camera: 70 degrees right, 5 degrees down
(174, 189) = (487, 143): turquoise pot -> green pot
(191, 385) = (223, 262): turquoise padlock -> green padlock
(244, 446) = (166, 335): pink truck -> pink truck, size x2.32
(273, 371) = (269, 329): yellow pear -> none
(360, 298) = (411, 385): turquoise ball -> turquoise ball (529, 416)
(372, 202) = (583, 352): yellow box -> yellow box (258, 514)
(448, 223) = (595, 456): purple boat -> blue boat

WHAT IS REQUIRED: What are the lines from the one containing "(372, 202) = (583, 352): yellow" through the end of the material? Reproduce them exactly, both ends included, with nothing added.

TASK SOLUTION:
(372, 202) = (583, 352): yellow box -> yellow box (258, 514)
(448, 223) = (595, 456): purple boat -> blue boat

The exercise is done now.